(Work required):
For the material that follows, return exactly the lines from the one with "pink_mufuvuk,<800 215 79" through the one with "delete,green_figepik,<367 320 35", both ends included.
[Source data — start]
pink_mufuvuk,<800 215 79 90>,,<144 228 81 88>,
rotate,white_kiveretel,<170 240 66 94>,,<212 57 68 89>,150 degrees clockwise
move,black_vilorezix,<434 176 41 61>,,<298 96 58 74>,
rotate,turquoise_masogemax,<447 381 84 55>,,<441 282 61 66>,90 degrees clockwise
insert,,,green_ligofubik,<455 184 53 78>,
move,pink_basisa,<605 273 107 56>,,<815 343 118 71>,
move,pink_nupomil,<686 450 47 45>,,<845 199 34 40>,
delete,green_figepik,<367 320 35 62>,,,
[Source data — finish]
[Source data — start]
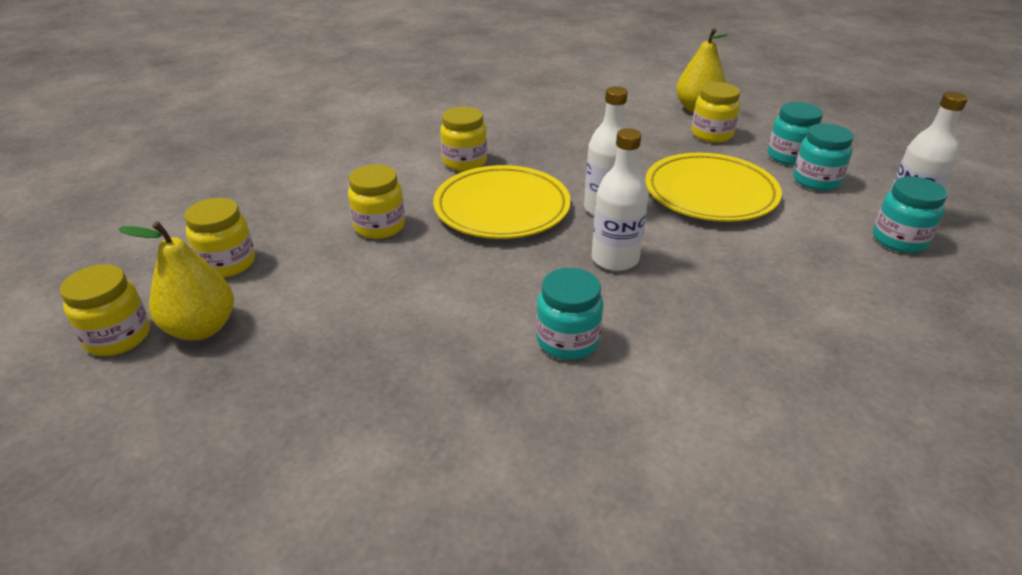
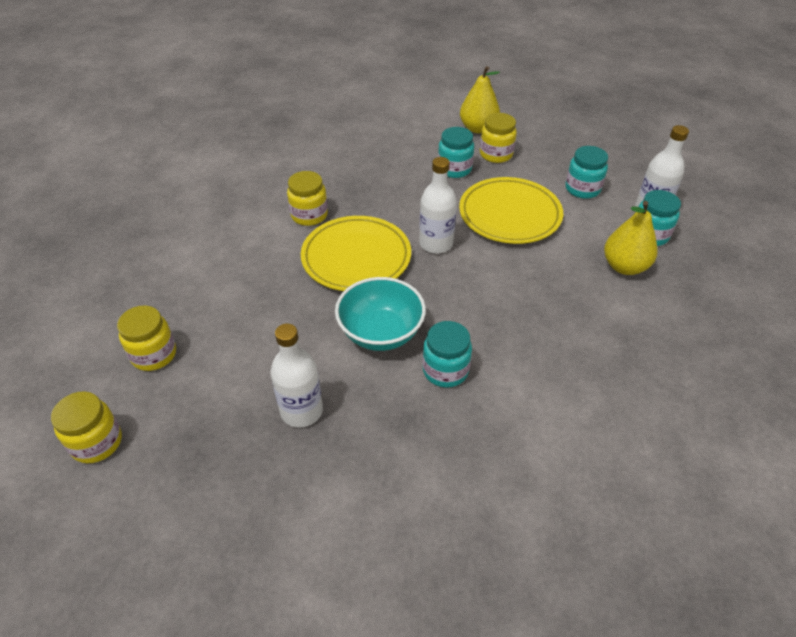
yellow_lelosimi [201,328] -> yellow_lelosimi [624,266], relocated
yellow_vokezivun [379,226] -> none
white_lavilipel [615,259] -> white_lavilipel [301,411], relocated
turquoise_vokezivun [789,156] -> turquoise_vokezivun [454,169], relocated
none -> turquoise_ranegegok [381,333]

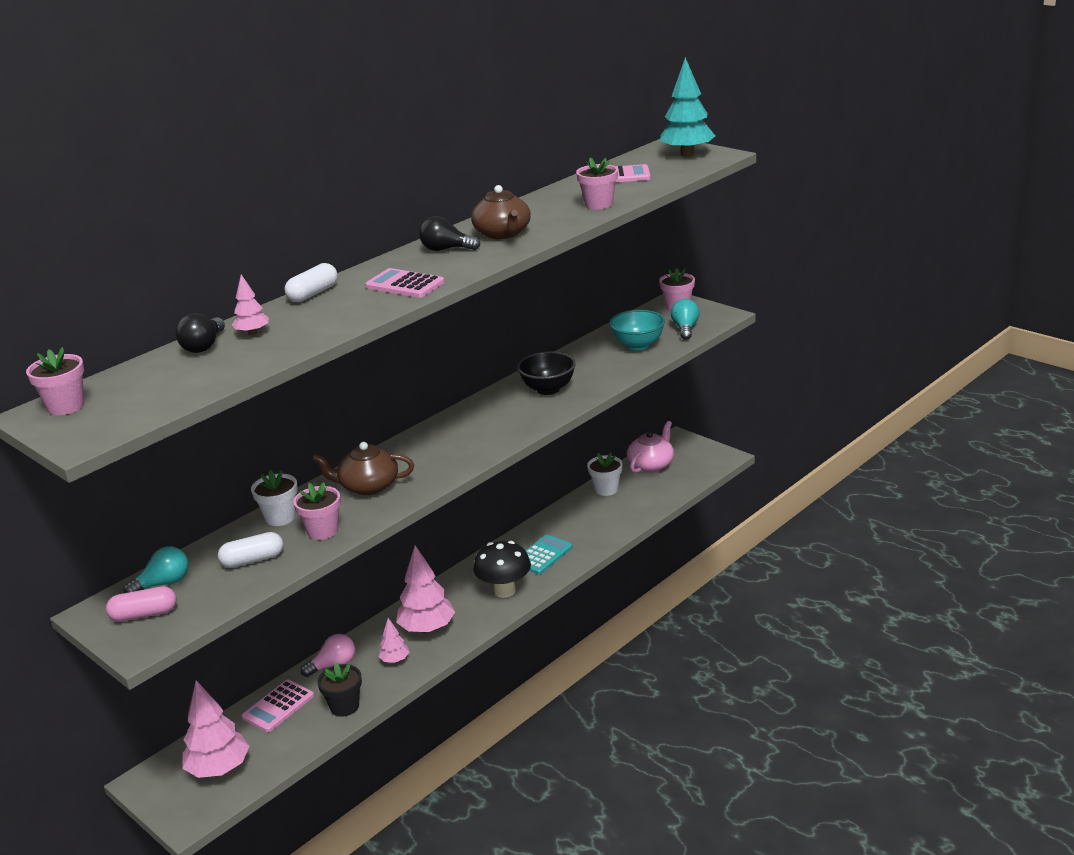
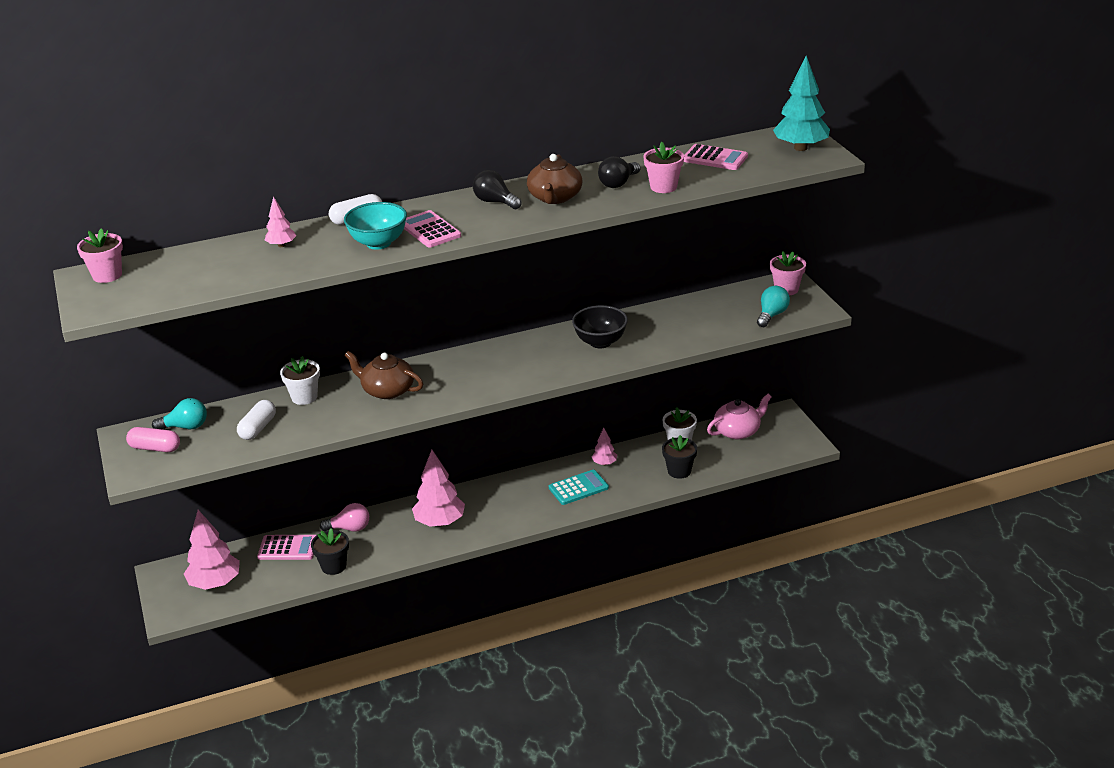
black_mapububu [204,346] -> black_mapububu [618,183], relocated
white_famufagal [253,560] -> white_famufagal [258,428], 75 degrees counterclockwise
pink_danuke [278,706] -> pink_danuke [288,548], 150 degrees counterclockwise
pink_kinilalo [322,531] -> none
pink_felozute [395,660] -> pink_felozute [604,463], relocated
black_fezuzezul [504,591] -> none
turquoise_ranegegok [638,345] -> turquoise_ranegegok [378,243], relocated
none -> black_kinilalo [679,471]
[Source data — finish]
(Answer box):
pink_mufuvuk,<800 215 79 90>,,<144 228 81 88>,
rotate,white_kiveretel,<170 240 66 94>,,<212 57 68 89>,150 degrees clockwise
move,black_vilorezix,<434 176 41 61>,,<298 96 58 74>,
rotate,turquoise_masogemax,<447 381 84 55>,,<441 282 61 66>,90 degrees clockwise
insert,,,green_ligofubik,<455 184 53 78>,
move,pink_basisa,<605 273 107 56>,,<815 343 118 71>,
move,pink_nupomil,<686 450 47 45>,,<845 199 34 40>,
delete,green_figepik,<367 320 35 62>,,,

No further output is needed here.